_How to complete this task_. Check each line of the listing for the word "Auto" and give only the number of lines that have it.

_Material supplied_.
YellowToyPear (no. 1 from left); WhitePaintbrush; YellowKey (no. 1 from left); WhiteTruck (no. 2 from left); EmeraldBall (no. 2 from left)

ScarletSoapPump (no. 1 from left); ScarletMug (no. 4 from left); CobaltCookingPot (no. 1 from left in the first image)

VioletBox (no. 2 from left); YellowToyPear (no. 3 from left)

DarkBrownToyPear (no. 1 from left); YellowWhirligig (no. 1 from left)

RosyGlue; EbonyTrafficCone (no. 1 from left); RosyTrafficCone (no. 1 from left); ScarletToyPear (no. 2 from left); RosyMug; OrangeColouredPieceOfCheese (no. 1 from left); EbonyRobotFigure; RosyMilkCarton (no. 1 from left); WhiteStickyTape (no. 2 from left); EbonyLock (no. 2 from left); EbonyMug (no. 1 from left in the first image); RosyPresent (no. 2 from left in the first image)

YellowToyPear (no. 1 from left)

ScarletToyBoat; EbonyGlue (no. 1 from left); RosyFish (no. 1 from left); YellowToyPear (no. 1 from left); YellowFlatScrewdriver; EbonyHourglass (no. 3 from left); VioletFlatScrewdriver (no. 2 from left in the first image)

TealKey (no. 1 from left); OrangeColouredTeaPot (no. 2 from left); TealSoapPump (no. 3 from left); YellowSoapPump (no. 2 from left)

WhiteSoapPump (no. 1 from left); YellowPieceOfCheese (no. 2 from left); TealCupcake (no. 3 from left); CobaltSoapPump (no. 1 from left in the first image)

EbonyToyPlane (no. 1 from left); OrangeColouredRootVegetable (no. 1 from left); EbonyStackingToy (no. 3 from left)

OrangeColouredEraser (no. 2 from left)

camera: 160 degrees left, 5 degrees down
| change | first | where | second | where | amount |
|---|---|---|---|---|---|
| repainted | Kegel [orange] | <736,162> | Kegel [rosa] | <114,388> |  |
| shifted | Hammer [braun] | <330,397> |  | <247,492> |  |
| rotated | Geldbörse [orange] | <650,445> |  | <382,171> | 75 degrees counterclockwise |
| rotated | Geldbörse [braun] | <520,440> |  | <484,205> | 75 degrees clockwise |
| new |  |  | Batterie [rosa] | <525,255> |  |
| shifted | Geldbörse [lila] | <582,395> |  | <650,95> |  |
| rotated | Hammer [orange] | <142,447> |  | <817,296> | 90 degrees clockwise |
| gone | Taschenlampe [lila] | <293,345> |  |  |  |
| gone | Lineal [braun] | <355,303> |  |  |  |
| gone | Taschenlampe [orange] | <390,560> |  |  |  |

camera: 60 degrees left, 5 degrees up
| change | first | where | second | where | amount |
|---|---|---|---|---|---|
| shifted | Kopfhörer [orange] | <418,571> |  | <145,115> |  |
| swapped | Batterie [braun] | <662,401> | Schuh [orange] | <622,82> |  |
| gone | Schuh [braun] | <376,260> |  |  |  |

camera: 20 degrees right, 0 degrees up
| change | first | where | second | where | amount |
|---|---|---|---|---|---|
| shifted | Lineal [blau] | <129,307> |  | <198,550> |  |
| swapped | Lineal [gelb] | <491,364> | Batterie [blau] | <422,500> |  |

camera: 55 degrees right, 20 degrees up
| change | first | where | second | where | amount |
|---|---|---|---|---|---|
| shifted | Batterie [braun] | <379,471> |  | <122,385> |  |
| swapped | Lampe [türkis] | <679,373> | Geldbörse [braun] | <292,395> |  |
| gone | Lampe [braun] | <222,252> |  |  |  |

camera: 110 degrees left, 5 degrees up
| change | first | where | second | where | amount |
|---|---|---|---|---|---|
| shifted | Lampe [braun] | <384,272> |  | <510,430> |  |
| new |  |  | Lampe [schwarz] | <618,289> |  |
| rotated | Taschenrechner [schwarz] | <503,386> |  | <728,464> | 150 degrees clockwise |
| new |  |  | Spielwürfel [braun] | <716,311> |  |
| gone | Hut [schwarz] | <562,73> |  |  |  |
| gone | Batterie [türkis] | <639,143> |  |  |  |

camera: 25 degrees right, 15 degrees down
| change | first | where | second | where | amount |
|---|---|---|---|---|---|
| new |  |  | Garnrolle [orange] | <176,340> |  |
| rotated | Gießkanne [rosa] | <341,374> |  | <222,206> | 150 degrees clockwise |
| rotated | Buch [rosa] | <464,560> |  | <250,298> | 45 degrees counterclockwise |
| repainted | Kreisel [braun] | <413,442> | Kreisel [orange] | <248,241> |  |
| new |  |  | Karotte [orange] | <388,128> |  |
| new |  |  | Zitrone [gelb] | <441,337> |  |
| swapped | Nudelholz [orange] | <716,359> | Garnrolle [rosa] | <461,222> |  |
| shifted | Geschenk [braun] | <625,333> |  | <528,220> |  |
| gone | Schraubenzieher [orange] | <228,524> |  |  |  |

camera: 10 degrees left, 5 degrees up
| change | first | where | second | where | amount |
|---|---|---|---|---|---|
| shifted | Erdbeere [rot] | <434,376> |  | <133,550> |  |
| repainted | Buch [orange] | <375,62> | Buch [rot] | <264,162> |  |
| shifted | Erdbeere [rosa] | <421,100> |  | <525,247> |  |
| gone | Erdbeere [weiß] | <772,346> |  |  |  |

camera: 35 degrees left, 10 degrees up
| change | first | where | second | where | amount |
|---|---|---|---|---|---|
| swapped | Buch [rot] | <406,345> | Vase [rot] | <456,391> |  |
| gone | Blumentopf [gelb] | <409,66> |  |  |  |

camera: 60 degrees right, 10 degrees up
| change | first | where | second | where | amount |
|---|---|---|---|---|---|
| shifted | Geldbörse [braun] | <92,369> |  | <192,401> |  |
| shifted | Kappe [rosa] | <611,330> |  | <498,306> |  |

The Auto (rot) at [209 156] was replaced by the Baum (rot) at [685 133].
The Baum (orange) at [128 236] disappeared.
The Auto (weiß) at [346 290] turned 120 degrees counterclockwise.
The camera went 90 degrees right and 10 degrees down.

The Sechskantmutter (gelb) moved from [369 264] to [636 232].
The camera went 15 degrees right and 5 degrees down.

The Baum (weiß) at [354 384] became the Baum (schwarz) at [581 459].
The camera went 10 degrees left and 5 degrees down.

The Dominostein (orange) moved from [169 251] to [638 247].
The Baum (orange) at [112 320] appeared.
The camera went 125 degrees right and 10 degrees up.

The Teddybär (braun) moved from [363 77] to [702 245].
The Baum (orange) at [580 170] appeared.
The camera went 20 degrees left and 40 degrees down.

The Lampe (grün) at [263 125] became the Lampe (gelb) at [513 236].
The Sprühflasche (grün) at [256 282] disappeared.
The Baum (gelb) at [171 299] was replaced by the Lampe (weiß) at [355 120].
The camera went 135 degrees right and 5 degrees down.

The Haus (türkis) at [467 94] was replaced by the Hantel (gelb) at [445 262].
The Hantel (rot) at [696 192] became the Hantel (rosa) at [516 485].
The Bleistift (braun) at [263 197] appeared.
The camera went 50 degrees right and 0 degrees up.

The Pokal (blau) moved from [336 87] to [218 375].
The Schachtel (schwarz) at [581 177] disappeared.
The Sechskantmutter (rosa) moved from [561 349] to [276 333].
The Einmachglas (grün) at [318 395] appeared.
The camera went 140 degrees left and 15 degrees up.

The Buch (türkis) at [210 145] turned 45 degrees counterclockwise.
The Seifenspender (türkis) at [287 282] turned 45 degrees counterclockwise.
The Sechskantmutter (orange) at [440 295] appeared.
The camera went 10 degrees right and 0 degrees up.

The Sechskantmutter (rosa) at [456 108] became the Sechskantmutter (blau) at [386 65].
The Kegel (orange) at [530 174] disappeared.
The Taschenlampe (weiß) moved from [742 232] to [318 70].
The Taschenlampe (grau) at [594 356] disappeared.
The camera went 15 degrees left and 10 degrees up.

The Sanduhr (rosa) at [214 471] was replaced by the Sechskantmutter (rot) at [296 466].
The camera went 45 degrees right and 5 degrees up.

_The answer_. 2